Setting aside any pictures, reproduce the data exactly.

→ DATA EXTRACT:
========================================================================

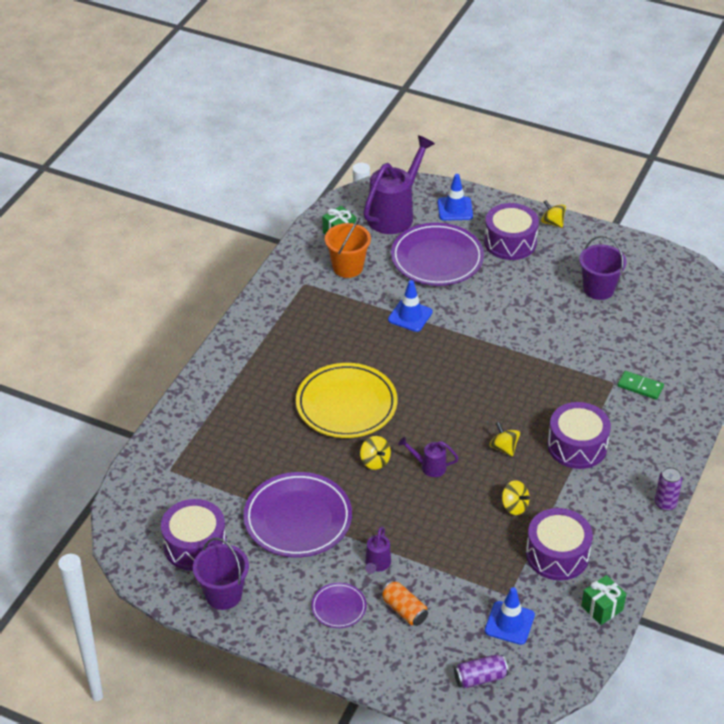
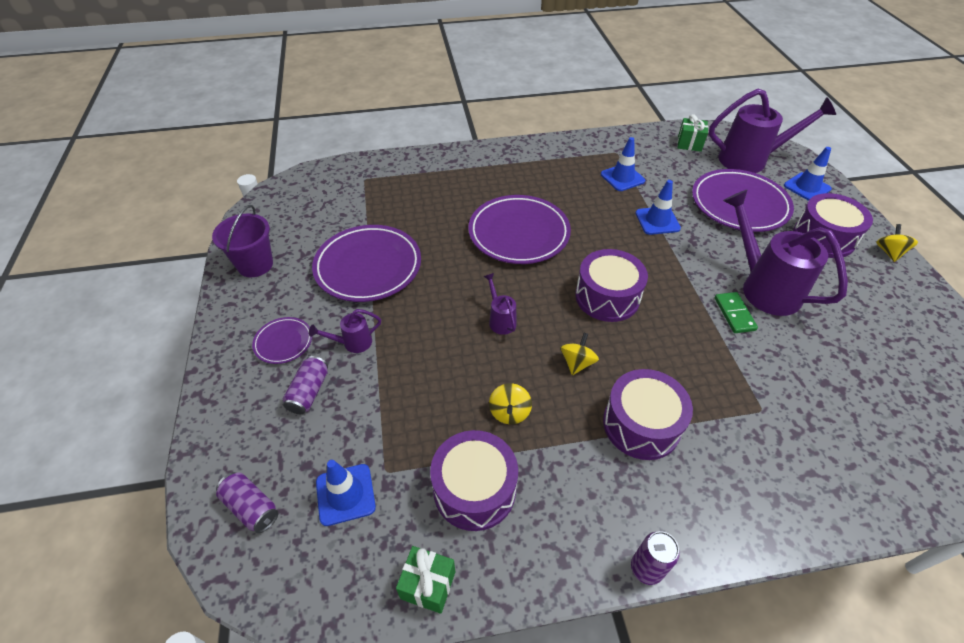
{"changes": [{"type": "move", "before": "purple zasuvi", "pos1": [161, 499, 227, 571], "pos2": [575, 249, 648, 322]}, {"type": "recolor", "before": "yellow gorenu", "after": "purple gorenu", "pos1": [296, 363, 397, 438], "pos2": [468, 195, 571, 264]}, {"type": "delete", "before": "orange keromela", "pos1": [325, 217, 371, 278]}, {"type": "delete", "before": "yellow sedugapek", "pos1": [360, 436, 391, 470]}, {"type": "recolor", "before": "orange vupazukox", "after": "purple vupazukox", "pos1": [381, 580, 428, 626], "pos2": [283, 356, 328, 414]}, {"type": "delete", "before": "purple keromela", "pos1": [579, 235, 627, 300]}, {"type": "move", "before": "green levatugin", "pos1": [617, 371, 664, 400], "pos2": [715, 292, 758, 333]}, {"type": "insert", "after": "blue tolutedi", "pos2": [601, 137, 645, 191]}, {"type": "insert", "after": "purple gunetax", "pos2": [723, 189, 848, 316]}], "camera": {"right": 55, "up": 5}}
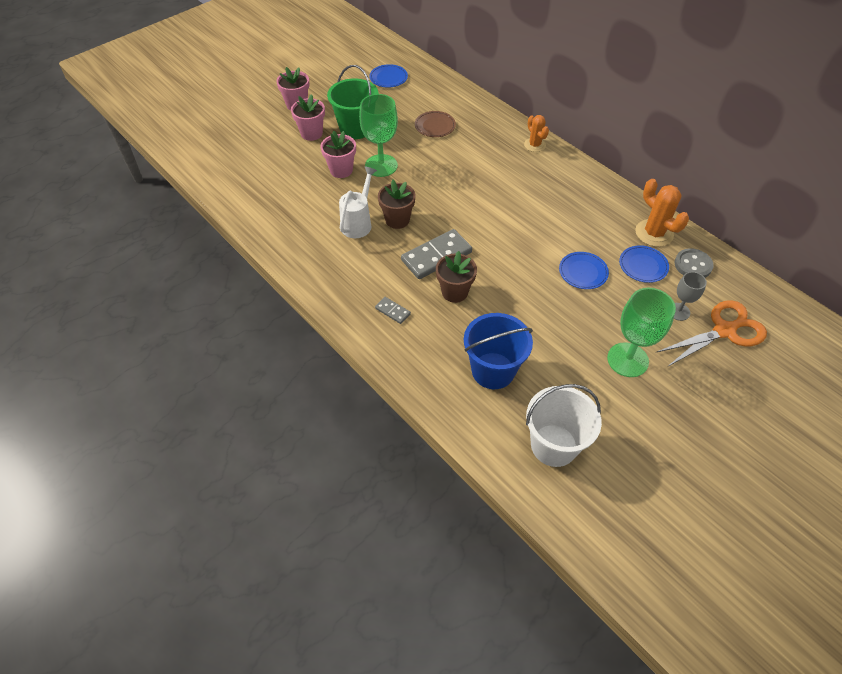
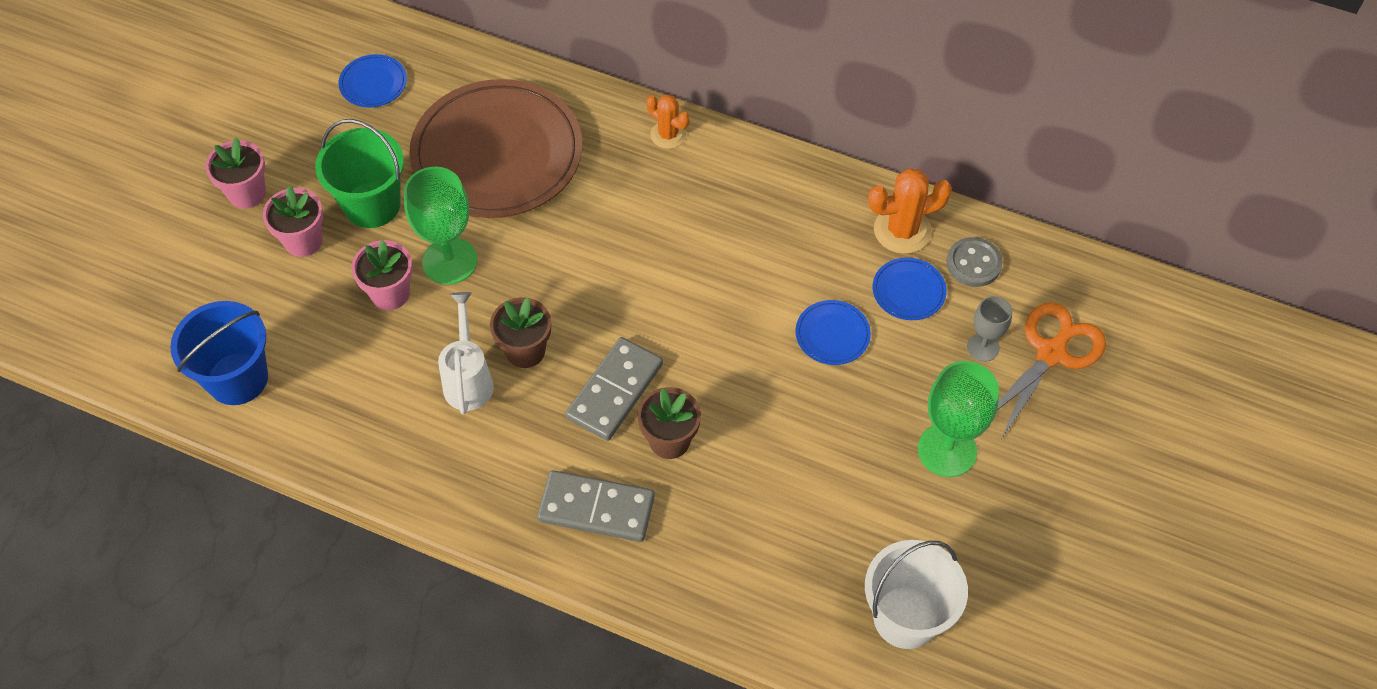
{"changes": [{"type": "resize", "before": "grey levatugin", "pos1": [375, 297, 411, 324], "pos2": [537, 470, 655, 542], "scale": 2.1}, {"type": "resize", "before": "brown gorenu", "pos1": [415, 111, 456, 137], "pos2": [409, 79, 582, 218], "scale": 2.46}, {"type": "move", "before": "blue keromela", "pos1": [464, 313, 533, 389], "pos2": [170, 301, 268, 405]}, {"type": "rotate", "before": "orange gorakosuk", "pos1": [635, 179, 689, 247], "pos2": [868, 168, 952, 254], "turn": -45}], "camera": {"right": -25, "up": 5}}
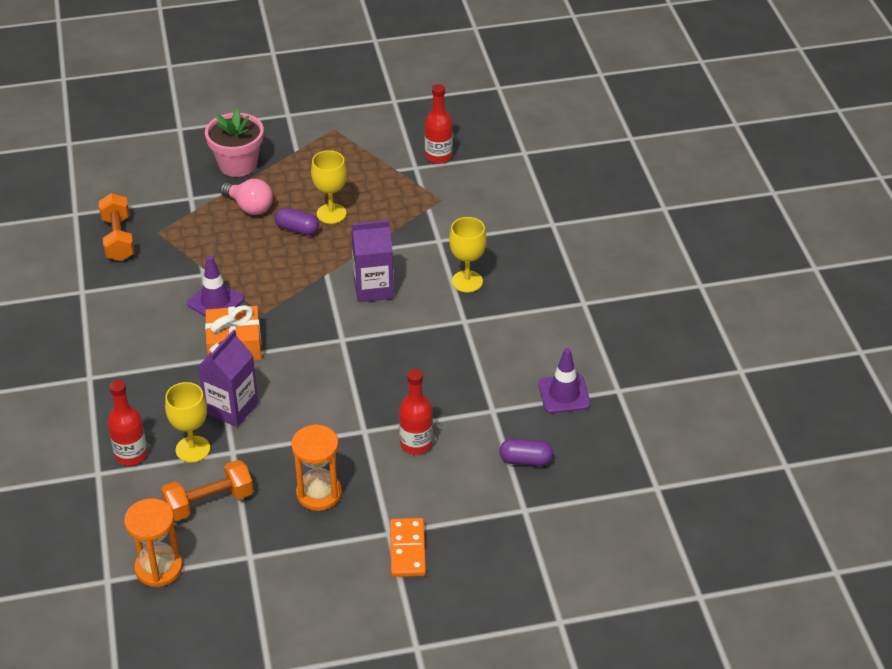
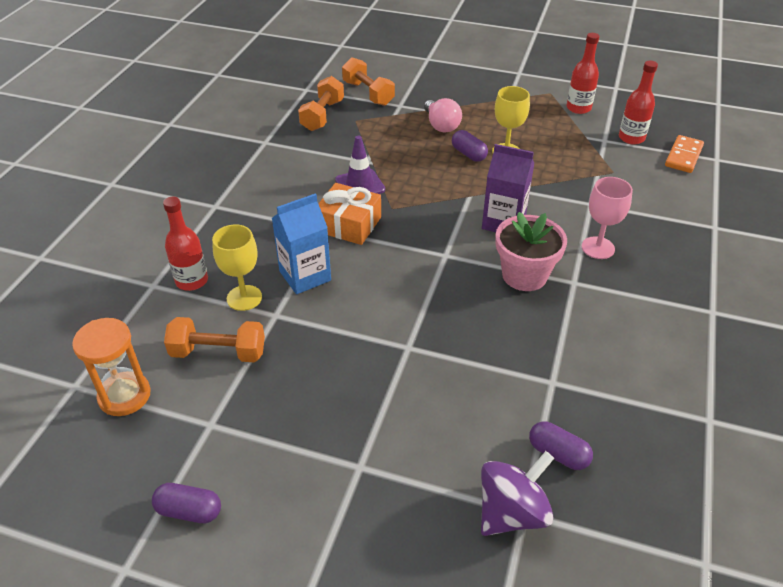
{"changes": [{"type": "recolor", "before": "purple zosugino", "after": "blue zosugino", "pos1": [198, 329, 258, 427], "pos2": [271, 193, 331, 294]}, {"type": "move", "before": "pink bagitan", "pos1": [205, 109, 264, 177], "pos2": [496, 212, 567, 291]}, {"type": "delete", "before": "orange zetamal", "pos1": [291, 424, 342, 511]}, {"type": "move", "before": "orange levatugin", "pos1": [390, 518, 426, 577], "pos2": [665, 135, 704, 173]}, {"type": "move", "before": "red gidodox", "pos1": [399, 369, 433, 454], "pos2": [566, 33, 600, 114]}, {"type": "recolor", "before": "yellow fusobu", "after": "pink fusobu", "pos1": [449, 217, 486, 292], "pos2": [582, 177, 633, 259]}, {"type": "delete", "before": "purple tolutedi", "pos1": [538, 348, 591, 413]}, {"type": "insert", "after": "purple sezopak", "pos2": [152, 483, 221, 523]}, {"type": "insert", "after": "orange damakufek", "pos2": [342, 57, 395, 106]}, {"type": "insert", "after": "purple sedugapek", "pos2": [481, 451, 554, 536]}], "camera": {"right": 30, "up": 0}}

========================================================================

→ TASK SOLUTION:
{"changes": [{"type": "move", "before": "purple zasuvi", "pos1": [161, 499, 227, 571], "pos2": [575, 249, 648, 322]}, {"type": "recolor", "before": "yellow gorenu", "after": "purple gorenu", "pos1": [296, 363, 397, 438], "pos2": [468, 195, 571, 264]}, {"type": "delete", "before": "orange keromela", "pos1": [325, 217, 371, 278]}, {"type": "delete", "before": "yellow sedugapek", "pos1": [360, 436, 391, 470]}, {"type": "recolor", "before": "orange vupazukox", "after": "purple vupazukox", "pos1": [381, 580, 428, 626], "pos2": [283, 356, 328, 414]}, {"type": "delete", "before": "purple keromela", "pos1": [579, 235, 627, 300]}, {"type": "move", "before": "green levatugin", "pos1": [617, 371, 664, 400], "pos2": [715, 292, 758, 333]}, {"type": "insert", "after": "blue tolutedi", "pos2": [601, 137, 645, 191]}, {"type": "insert", "after": "purple gunetax", "pos2": [723, 189, 848, 316]}], "camera": {"right": 55, "up": 5}}
{"changes": [{"type": "resize", "before": "grey levatugin", "pos1": [375, 297, 411, 324], "pos2": [537, 470, 655, 542], "scale": 2.1}, {"type": "resize", "before": "brown gorenu", "pos1": [415, 111, 456, 137], "pos2": [409, 79, 582, 218], "scale": 2.46}, {"type": "move", "before": "blue keromela", "pos1": [464, 313, 533, 389], "pos2": [170, 301, 268, 405]}, {"type": "rotate", "before": "orange gorakosuk", "pos1": [635, 179, 689, 247], "pos2": [868, 168, 952, 254], "turn": -45}], "camera": {"right": -25, "up": 5}}
{"changes": [{"type": "recolor", "before": "purple zosugino", "after": "blue zosugino", "pos1": [198, 329, 258, 427], "pos2": [271, 193, 331, 294]}, {"type": "move", "before": "pink bagitan", "pos1": [205, 109, 264, 177], "pos2": [496, 212, 567, 291]}, {"type": "delete", "before": "orange zetamal", "pos1": [291, 424, 342, 511]}, {"type": "move", "before": "orange levatugin", "pos1": [390, 518, 426, 577], "pos2": [665, 135, 704, 173]}, {"type": "move", "before": "red gidodox", "pos1": [399, 369, 433, 454], "pos2": [566, 33, 600, 114]}, {"type": "recolor", "before": "yellow fusobu", "after": "pink fusobu", "pos1": [449, 217, 486, 292], "pos2": [582, 177, 633, 259]}, {"type": "delete", "before": "purple tolutedi", "pos1": [538, 348, 591, 413]}, {"type": "insert", "after": "purple sezopak", "pos2": [152, 483, 221, 523]}, {"type": "insert", "after": "orange damakufek", "pos2": [342, 57, 395, 106]}, {"type": "insert", "after": "purple sedugapek", "pos2": [481, 451, 554, 536]}], "camera": {"right": 30, "up": 0}}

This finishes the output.